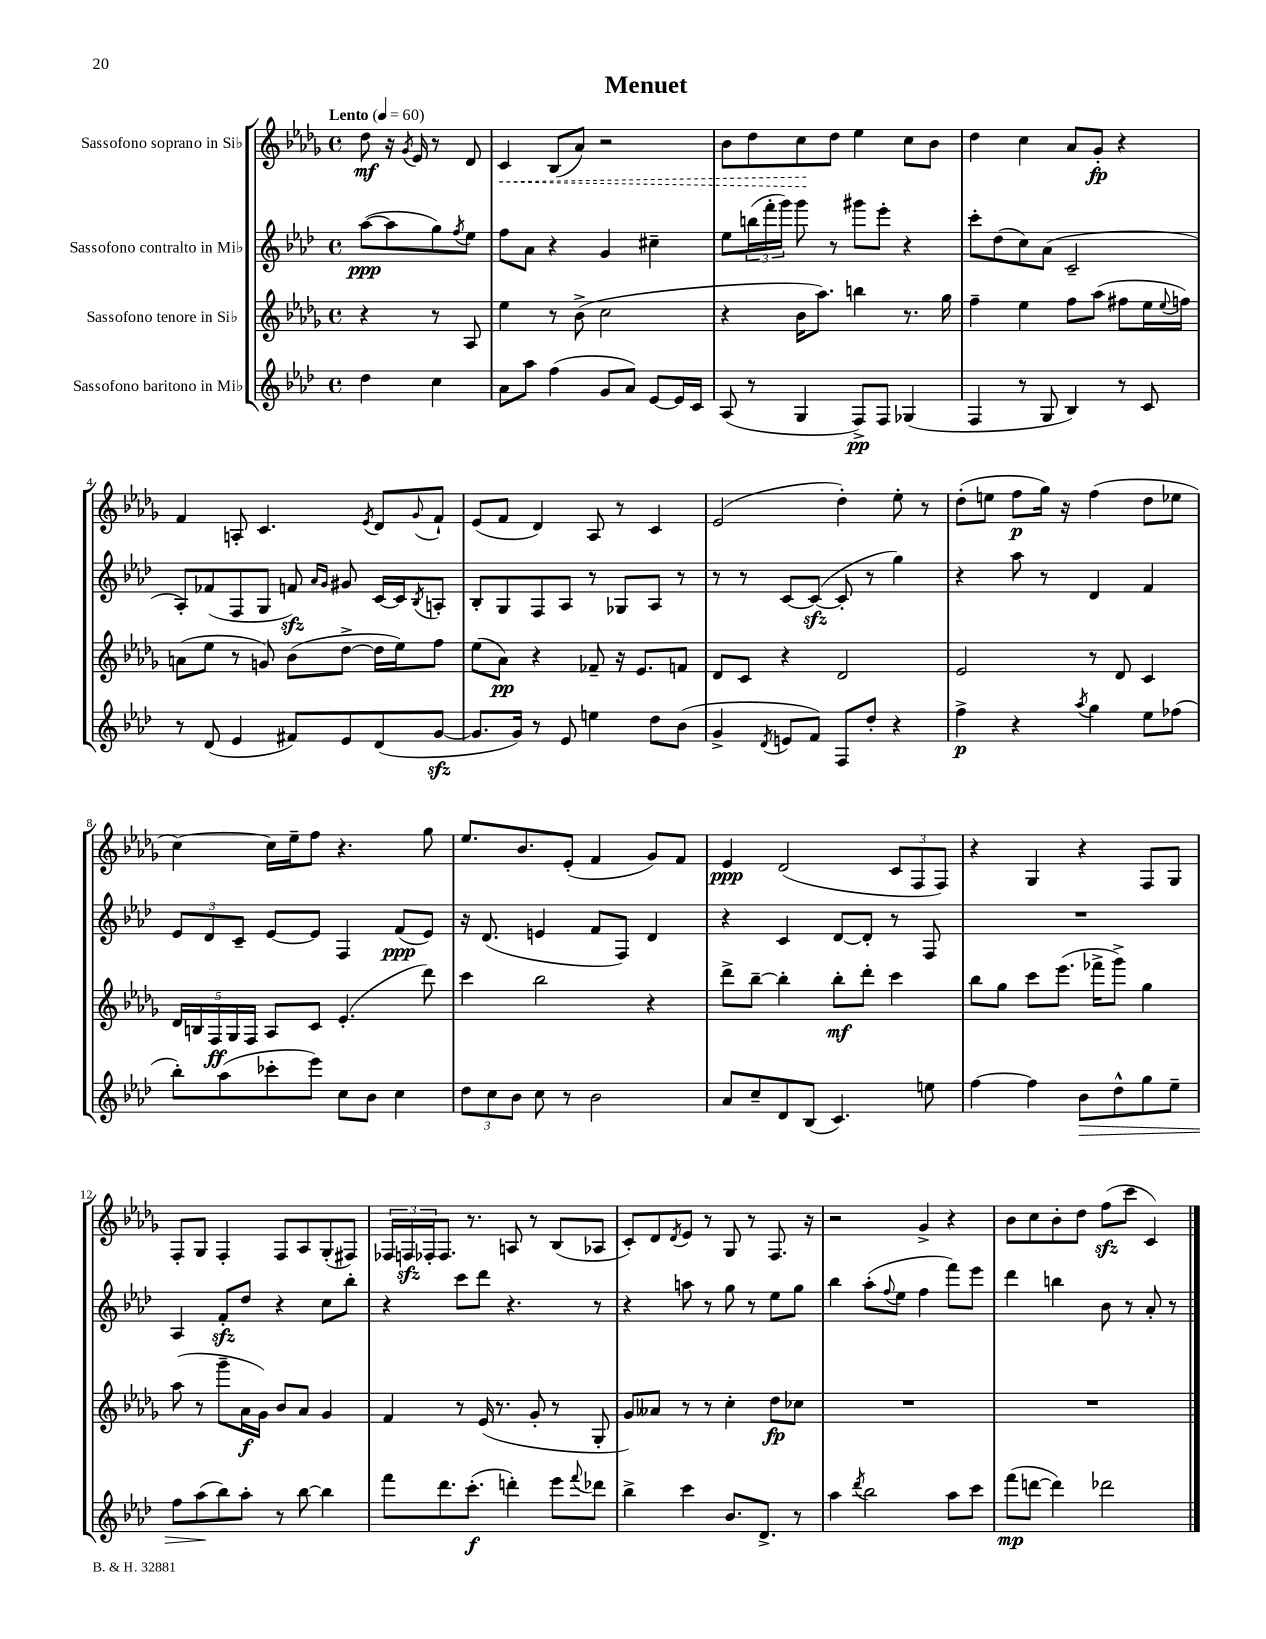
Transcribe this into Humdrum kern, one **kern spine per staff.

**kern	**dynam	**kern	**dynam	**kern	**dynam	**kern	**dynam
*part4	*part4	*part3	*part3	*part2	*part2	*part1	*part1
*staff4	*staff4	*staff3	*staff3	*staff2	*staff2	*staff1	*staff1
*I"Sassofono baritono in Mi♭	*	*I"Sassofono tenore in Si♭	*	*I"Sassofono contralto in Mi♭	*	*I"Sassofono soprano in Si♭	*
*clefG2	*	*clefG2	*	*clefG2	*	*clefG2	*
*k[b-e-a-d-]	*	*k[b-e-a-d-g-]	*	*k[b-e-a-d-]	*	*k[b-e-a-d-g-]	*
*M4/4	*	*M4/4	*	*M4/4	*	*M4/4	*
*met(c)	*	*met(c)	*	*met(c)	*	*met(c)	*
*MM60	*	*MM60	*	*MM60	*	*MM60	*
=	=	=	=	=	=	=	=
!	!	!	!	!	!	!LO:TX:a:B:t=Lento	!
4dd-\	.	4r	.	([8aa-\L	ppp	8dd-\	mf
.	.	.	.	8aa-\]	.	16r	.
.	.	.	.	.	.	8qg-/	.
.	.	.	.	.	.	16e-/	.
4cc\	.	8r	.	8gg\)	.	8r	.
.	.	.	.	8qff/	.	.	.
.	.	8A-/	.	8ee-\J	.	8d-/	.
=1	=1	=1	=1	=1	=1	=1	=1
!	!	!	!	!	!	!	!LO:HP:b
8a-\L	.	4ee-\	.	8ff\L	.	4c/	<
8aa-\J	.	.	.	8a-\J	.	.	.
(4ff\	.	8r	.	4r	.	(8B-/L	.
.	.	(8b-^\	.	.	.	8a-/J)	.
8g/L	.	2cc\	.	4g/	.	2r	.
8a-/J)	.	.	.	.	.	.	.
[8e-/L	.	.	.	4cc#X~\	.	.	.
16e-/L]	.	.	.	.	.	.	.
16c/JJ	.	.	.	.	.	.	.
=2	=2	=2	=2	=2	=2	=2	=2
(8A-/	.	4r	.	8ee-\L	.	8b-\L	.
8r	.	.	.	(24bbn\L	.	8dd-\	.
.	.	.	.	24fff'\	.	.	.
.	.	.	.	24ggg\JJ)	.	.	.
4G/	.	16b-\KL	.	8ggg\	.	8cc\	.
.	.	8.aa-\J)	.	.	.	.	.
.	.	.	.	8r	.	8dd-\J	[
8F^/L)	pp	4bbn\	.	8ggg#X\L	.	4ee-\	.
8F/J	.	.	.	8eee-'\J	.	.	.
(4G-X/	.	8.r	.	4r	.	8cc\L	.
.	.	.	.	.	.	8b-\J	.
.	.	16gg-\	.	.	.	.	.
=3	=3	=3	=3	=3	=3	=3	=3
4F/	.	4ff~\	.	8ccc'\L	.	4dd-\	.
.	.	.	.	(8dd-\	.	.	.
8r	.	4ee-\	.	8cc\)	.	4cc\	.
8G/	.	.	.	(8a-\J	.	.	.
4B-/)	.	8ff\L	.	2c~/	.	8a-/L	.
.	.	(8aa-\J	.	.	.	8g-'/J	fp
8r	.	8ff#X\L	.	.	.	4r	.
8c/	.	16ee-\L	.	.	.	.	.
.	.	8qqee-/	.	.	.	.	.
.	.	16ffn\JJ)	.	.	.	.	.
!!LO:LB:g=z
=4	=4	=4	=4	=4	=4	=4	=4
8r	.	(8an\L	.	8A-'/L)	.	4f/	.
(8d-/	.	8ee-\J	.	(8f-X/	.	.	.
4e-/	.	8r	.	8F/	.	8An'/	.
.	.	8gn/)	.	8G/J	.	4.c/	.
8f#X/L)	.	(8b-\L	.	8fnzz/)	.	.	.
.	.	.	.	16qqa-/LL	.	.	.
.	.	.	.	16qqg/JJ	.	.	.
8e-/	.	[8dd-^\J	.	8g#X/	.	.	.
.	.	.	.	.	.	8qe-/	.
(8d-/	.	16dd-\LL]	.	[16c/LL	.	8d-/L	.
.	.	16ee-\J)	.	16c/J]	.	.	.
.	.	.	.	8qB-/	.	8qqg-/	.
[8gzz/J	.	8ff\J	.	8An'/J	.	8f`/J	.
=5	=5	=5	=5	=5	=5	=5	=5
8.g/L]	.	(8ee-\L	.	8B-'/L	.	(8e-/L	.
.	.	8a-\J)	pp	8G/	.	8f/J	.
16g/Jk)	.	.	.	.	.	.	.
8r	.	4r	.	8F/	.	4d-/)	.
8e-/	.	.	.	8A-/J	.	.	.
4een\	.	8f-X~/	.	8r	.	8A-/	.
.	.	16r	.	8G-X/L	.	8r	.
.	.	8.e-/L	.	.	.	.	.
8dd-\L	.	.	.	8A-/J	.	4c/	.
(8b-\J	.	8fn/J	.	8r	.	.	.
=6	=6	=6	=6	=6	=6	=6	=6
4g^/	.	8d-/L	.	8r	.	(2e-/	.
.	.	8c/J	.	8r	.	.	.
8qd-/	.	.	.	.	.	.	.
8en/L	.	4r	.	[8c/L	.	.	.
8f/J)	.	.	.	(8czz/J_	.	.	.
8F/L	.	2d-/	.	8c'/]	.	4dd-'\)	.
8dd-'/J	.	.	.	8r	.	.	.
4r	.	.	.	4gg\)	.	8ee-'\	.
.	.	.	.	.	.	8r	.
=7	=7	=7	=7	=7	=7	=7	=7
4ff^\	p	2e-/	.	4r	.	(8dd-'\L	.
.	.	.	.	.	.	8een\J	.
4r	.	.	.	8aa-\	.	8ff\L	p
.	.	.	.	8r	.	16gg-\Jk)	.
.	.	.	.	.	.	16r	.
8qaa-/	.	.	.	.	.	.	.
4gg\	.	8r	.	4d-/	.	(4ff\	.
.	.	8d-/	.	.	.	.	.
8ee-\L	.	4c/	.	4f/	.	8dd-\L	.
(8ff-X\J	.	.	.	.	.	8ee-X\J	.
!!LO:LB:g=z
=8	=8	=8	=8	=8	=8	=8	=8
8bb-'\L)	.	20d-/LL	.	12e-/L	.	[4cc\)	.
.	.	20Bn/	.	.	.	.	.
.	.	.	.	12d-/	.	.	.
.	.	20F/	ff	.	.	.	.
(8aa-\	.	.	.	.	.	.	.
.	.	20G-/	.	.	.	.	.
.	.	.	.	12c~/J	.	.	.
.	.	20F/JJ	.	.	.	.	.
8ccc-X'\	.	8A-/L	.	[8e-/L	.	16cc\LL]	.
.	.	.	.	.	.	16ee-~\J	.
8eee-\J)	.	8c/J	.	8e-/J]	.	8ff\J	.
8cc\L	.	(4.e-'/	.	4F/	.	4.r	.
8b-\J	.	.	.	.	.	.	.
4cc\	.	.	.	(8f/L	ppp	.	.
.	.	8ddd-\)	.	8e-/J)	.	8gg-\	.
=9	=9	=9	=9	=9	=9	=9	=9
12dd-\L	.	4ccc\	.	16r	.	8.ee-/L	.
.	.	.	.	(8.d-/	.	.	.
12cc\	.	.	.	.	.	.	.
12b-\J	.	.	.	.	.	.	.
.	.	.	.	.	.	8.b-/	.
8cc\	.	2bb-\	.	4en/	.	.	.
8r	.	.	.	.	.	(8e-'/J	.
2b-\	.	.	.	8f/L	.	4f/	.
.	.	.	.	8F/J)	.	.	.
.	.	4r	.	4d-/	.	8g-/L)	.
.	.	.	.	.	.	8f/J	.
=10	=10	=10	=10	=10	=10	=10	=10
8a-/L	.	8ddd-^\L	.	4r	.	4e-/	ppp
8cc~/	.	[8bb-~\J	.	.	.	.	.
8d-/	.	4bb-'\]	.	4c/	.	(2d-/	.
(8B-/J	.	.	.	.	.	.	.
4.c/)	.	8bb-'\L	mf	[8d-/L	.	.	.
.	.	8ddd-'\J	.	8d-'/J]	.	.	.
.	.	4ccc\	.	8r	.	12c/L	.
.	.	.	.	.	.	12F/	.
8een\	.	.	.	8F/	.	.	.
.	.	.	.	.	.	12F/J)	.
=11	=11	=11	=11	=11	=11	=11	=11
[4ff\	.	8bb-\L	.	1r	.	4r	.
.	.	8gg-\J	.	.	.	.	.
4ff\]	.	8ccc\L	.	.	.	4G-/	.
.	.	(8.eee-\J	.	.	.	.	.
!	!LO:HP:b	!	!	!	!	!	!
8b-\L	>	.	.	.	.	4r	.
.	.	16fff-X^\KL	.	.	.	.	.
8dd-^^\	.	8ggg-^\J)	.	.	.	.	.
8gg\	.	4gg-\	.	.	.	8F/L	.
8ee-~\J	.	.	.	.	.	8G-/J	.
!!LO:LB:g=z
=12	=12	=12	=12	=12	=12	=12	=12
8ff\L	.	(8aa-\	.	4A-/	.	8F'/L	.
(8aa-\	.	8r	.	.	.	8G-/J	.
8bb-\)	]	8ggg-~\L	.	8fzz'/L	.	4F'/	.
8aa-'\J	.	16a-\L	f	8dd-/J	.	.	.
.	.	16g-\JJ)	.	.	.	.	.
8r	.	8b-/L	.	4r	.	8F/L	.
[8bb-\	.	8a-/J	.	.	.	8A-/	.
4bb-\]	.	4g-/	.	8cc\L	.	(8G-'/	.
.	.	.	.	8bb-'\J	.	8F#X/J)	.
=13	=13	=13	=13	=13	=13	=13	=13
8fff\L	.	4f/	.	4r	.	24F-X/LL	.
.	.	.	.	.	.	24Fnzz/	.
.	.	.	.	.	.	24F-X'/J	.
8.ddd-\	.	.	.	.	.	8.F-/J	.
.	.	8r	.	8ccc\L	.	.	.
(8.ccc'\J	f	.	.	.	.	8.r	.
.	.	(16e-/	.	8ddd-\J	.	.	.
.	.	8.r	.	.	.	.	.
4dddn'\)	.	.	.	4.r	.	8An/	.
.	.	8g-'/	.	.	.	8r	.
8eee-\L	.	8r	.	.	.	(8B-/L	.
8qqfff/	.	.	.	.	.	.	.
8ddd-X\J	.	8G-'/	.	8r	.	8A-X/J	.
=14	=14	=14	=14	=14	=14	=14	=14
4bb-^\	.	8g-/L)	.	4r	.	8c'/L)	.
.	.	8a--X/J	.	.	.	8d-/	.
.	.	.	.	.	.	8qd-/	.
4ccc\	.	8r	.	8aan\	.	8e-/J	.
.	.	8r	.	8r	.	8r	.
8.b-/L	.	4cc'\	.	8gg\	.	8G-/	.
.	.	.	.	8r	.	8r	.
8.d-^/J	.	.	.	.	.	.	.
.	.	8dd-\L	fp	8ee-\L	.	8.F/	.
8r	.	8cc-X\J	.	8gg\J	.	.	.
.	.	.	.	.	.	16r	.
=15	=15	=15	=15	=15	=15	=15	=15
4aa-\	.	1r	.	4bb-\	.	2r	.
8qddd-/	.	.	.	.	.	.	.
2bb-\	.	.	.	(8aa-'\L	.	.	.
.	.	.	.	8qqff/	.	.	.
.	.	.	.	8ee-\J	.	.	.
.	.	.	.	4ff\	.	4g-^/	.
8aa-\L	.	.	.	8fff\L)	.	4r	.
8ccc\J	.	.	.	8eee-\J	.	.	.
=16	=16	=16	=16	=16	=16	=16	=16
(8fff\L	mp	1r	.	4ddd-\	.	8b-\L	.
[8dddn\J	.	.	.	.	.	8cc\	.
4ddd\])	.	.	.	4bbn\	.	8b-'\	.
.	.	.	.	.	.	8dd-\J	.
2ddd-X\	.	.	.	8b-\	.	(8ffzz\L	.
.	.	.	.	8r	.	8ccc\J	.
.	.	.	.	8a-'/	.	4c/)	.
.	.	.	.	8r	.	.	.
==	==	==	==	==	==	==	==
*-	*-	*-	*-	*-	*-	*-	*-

* * *

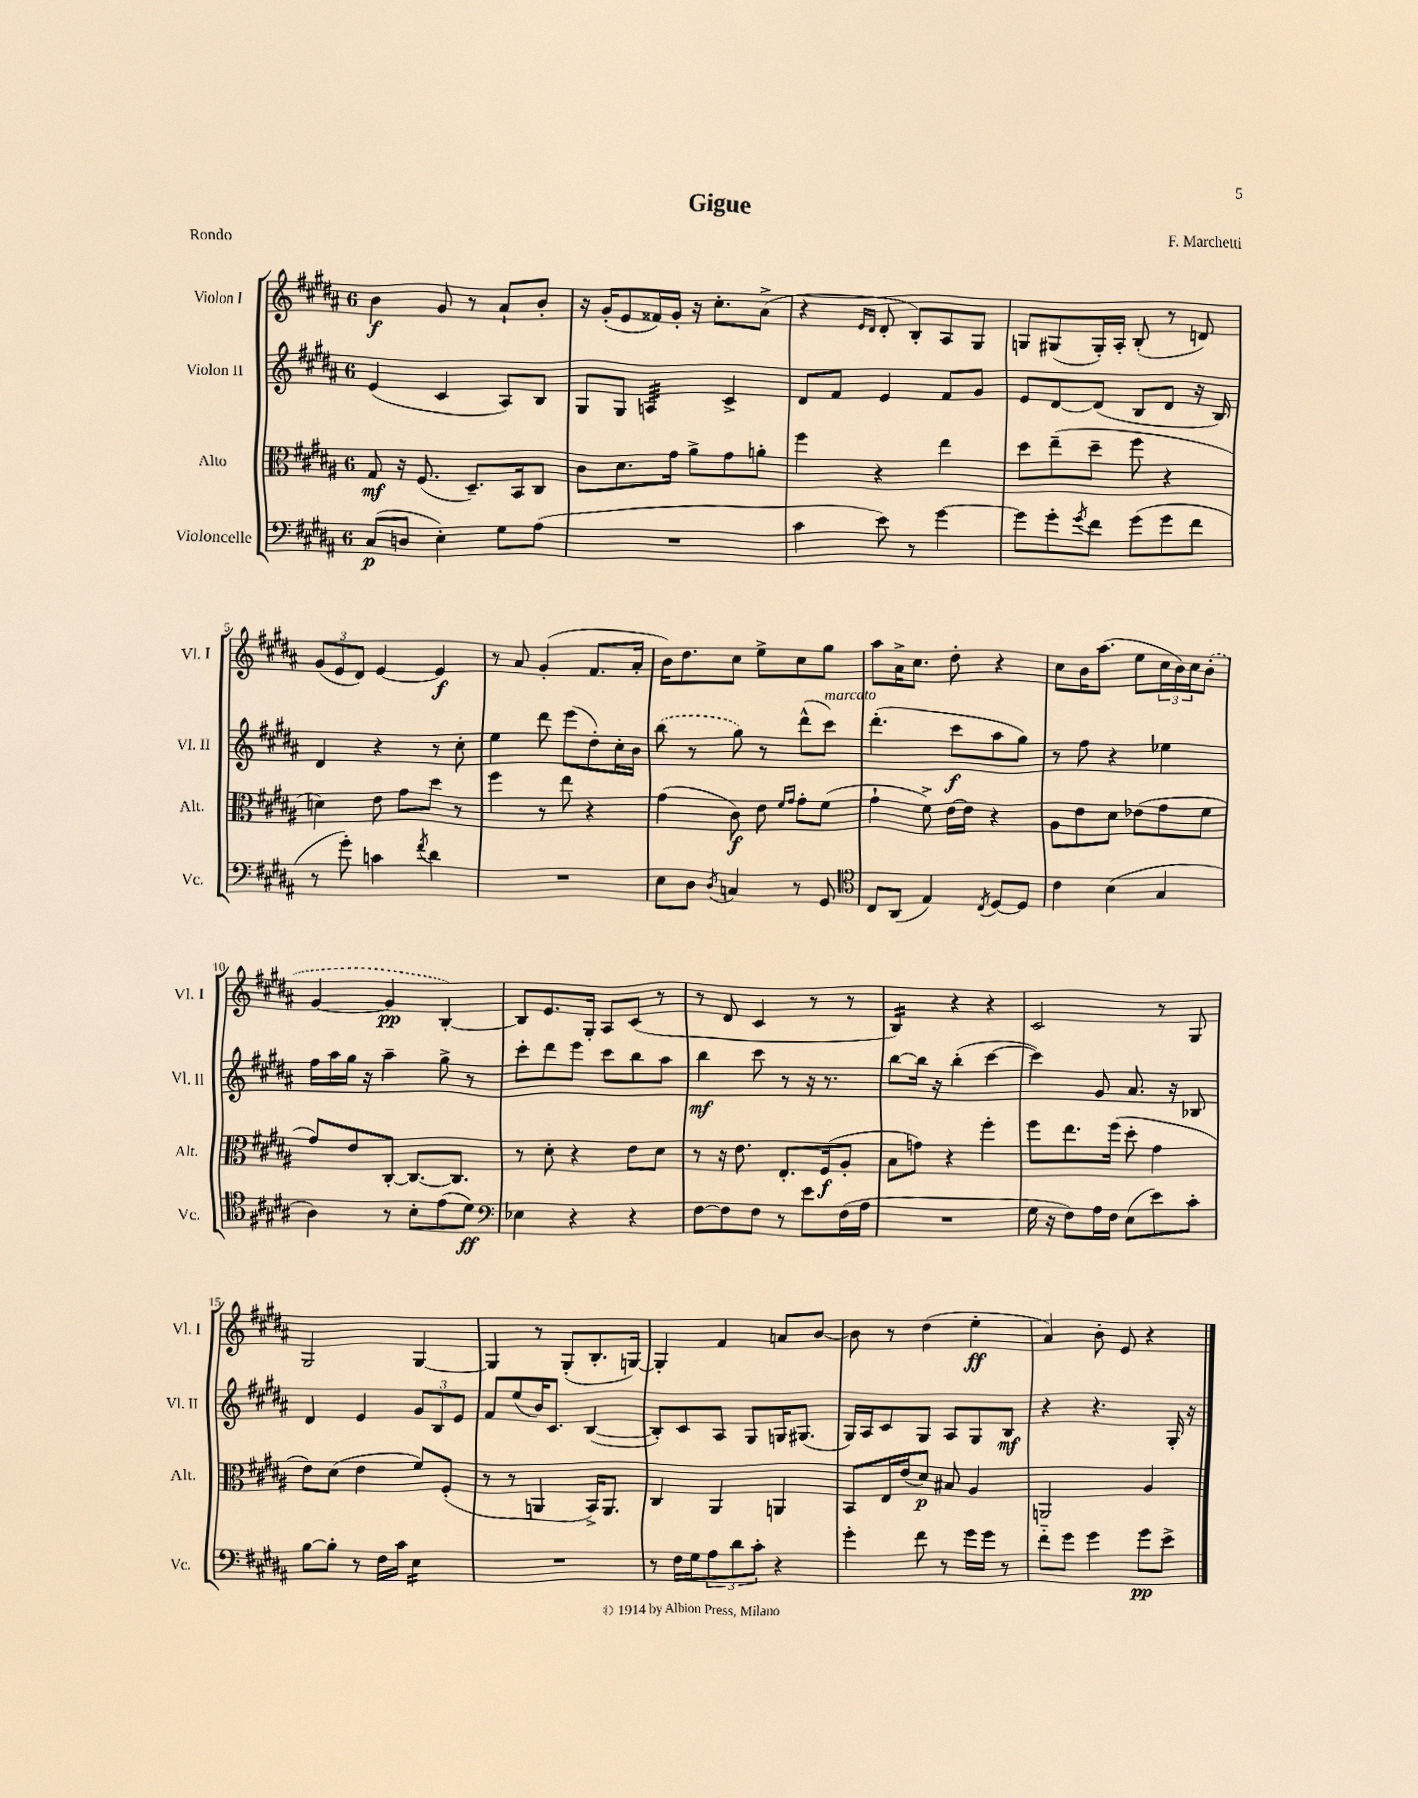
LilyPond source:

» The problem
Pick out each line of the data above that contains the string "kern", and copy those lines.

» Result of this task
Transcribe this into Humdrum kern, one **kern spine per staff.
**kern	**dynam	**kern	**dynam	**kern	**dynam	**kern	**dynam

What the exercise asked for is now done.